= Task =
Every line below containing the word "arrow" should be found and copied.

= Dataset content =
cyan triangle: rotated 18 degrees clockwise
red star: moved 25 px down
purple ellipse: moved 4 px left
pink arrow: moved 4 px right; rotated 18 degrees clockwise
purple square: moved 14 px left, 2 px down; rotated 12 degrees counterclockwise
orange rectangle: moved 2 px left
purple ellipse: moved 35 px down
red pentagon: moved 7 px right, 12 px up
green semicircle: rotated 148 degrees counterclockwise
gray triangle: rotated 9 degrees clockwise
==
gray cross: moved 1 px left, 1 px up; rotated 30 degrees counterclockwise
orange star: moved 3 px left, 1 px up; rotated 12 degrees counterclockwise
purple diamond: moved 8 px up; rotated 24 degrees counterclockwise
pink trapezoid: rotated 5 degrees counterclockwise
---
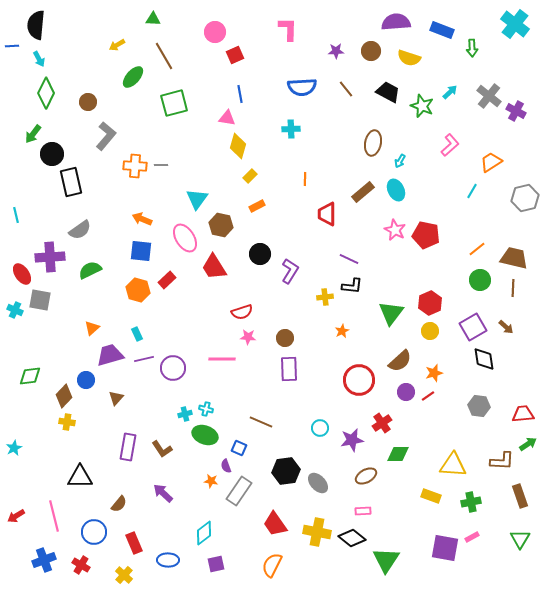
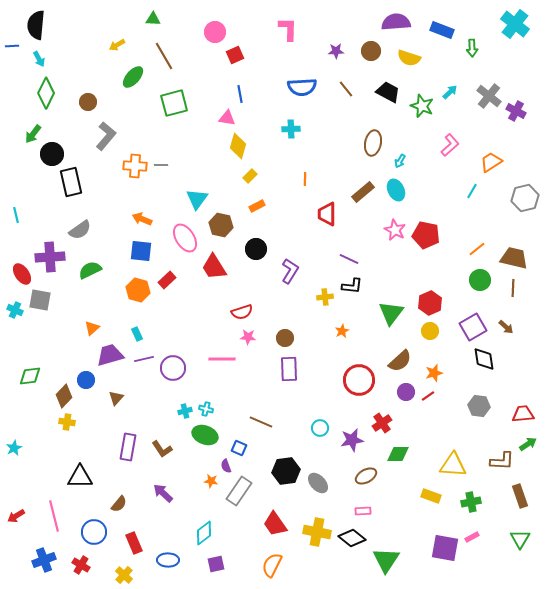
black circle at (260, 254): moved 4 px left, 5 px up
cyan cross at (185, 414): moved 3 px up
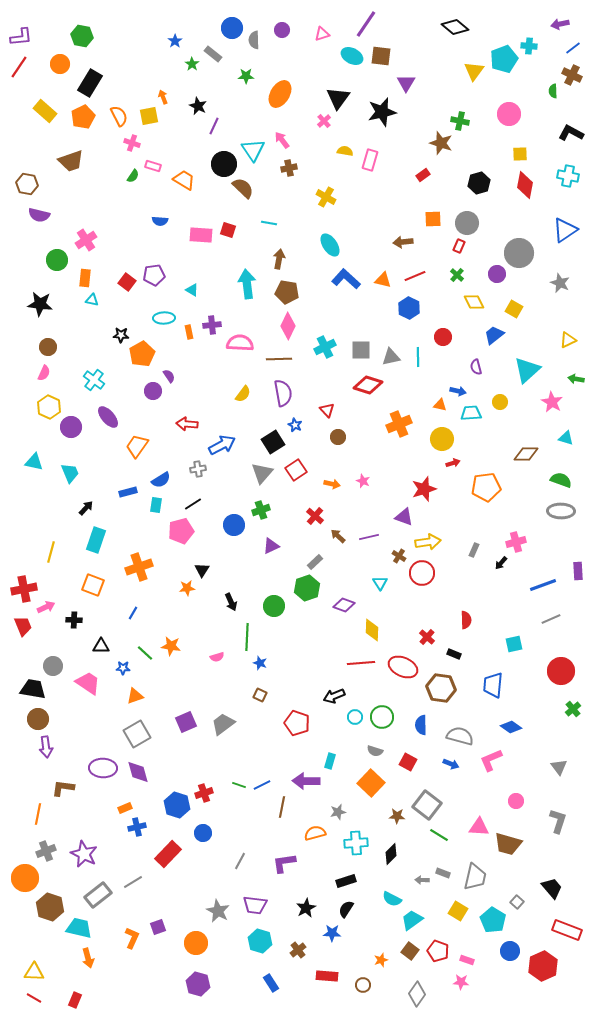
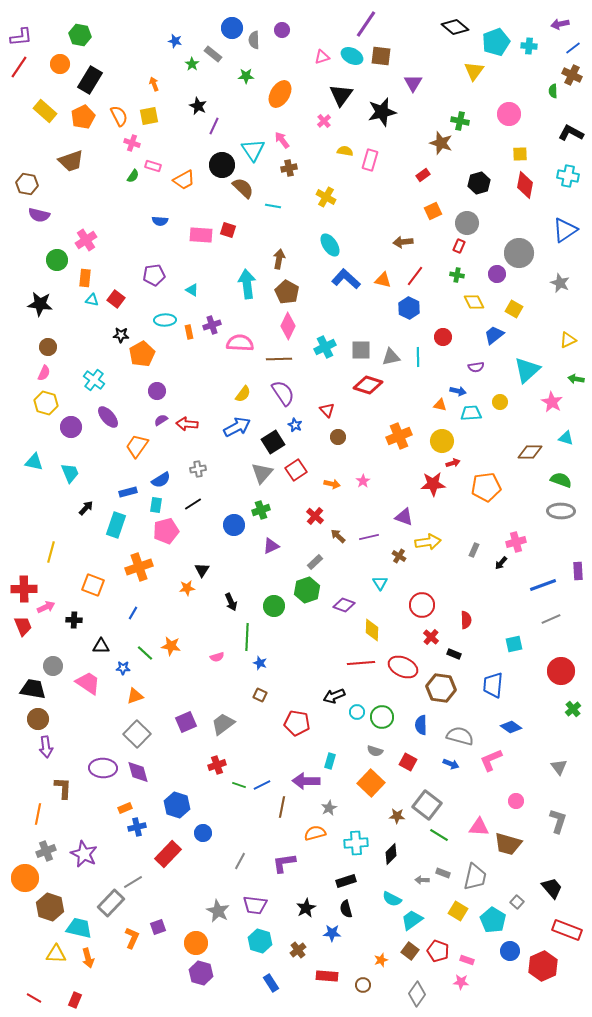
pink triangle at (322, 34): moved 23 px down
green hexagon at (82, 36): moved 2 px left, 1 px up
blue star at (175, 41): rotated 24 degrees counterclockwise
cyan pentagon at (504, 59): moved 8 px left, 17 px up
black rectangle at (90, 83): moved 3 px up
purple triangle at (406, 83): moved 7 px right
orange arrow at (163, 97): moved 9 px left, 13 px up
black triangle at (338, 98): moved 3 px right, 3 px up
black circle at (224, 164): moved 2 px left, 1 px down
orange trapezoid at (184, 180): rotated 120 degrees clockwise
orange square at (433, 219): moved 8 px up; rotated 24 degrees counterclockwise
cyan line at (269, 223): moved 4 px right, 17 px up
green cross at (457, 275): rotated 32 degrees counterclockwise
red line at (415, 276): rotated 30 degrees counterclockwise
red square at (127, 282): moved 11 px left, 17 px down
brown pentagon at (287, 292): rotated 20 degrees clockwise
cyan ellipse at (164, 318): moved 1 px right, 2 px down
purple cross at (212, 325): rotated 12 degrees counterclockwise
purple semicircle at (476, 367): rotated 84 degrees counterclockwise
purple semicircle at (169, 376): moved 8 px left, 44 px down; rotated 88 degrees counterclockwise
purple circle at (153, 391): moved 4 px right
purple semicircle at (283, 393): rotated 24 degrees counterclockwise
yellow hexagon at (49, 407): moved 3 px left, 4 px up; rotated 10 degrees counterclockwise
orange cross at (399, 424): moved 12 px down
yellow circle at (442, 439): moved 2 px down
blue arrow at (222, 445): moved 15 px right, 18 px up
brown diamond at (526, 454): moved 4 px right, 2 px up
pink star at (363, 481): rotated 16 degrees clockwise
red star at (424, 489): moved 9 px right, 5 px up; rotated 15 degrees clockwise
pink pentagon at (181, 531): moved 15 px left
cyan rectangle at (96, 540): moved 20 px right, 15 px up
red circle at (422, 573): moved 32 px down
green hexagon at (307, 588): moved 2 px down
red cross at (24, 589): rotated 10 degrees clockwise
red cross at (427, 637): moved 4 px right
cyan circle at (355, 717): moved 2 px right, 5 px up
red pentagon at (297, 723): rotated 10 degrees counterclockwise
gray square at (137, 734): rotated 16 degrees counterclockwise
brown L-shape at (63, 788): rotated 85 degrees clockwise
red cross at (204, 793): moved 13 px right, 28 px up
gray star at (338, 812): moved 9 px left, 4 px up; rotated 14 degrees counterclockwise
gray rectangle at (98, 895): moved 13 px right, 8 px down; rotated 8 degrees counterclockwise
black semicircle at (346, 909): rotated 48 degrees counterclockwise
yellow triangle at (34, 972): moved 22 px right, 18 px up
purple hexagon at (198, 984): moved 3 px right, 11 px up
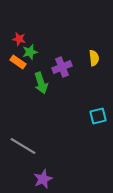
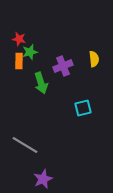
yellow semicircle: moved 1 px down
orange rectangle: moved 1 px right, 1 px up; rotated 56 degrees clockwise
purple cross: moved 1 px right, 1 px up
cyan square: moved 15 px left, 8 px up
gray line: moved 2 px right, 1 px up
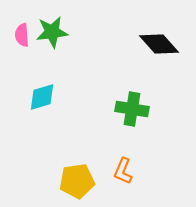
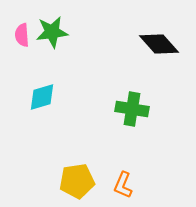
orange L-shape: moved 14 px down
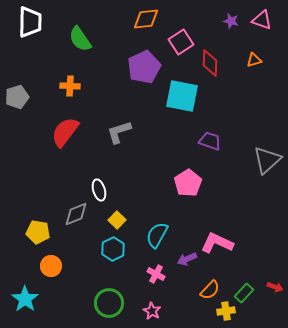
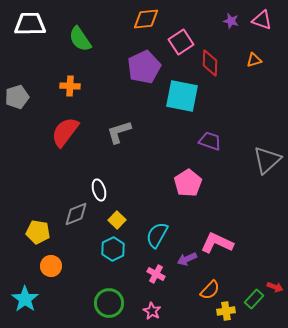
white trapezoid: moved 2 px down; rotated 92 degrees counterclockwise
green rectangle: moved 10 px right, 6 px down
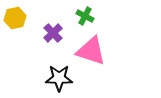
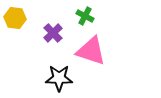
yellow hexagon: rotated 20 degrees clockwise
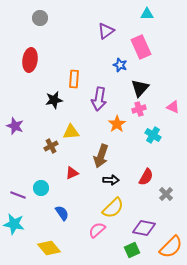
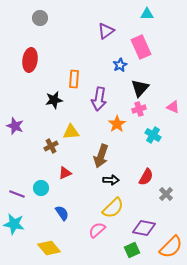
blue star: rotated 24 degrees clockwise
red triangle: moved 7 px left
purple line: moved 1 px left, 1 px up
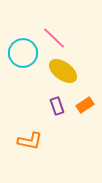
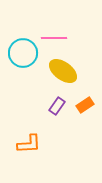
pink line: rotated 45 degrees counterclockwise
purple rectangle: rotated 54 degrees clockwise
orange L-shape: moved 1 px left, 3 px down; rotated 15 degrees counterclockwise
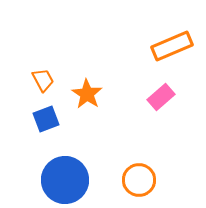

= Solution to the exercise =
pink arrow: moved 4 px right; rotated 18 degrees clockwise
orange arrow at (163, 97): moved 9 px left, 13 px up
blue arrow at (222, 445): moved 15 px right, 18 px up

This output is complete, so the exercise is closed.